• **Directions**:
Make a verbatim transcription of the records, without the pictures.

____________

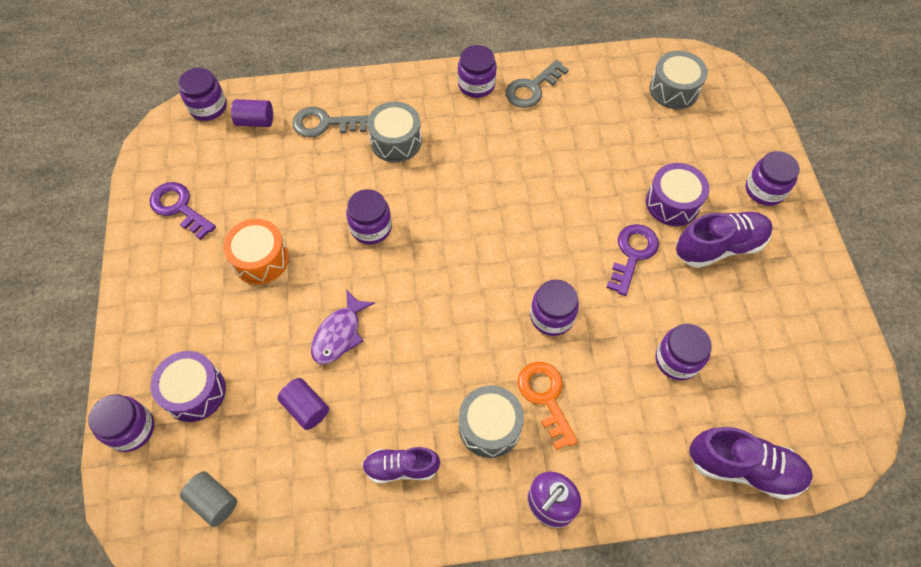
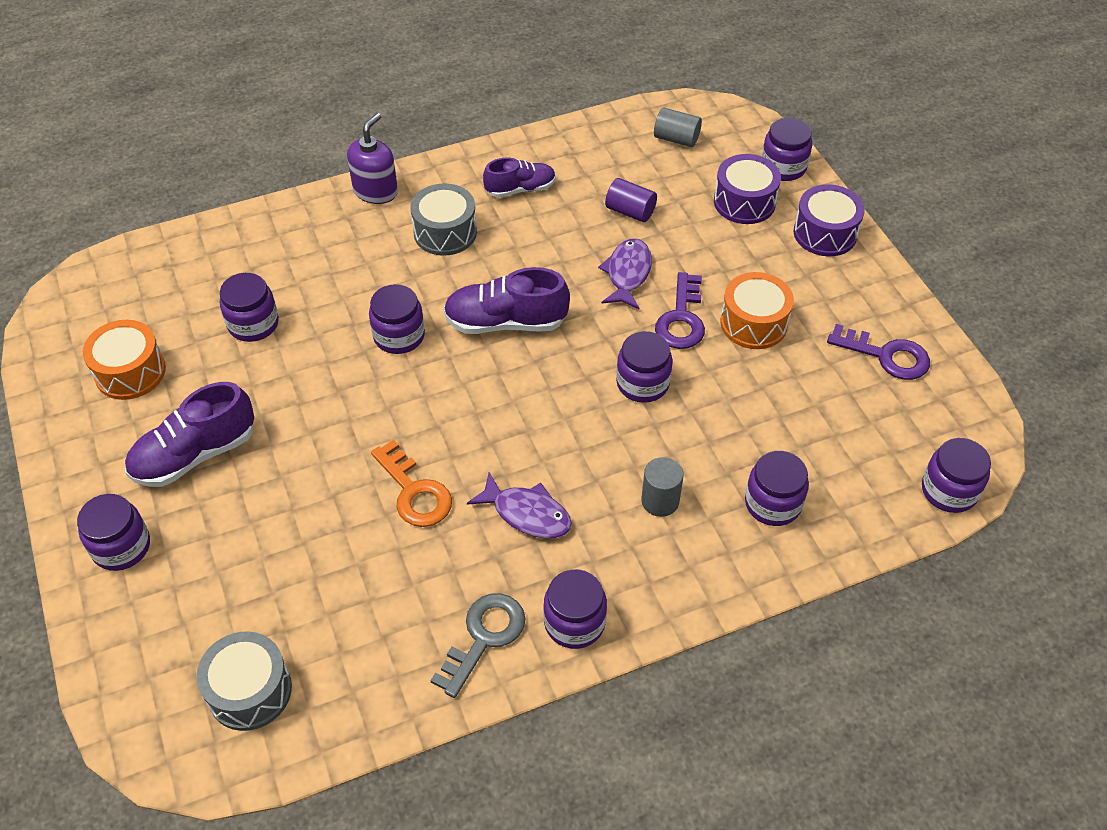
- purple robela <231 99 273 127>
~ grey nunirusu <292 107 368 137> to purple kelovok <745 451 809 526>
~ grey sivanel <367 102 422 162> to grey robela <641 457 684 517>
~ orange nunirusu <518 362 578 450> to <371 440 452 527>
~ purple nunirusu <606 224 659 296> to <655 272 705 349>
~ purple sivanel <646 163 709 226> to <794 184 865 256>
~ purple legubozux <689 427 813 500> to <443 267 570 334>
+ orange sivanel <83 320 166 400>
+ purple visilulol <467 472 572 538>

____________

• **Result for this task**:
- purple robela <231 99 273 127>
~ grey nunirusu <292 107 368 137> to purple kelovok <745 451 809 526>
~ grey sivanel <367 102 422 162> to grey robela <641 457 684 517>
~ orange nunirusu <518 362 578 450> to <371 440 452 527>
~ purple nunirusu <606 224 659 296> to <655 272 705 349>
~ purple sivanel <646 163 709 226> to <794 184 865 256>
~ purple legubozux <689 427 813 500> to <443 267 570 334>
+ orange sivanel <83 320 166 400>
+ purple visilulol <467 472 572 538>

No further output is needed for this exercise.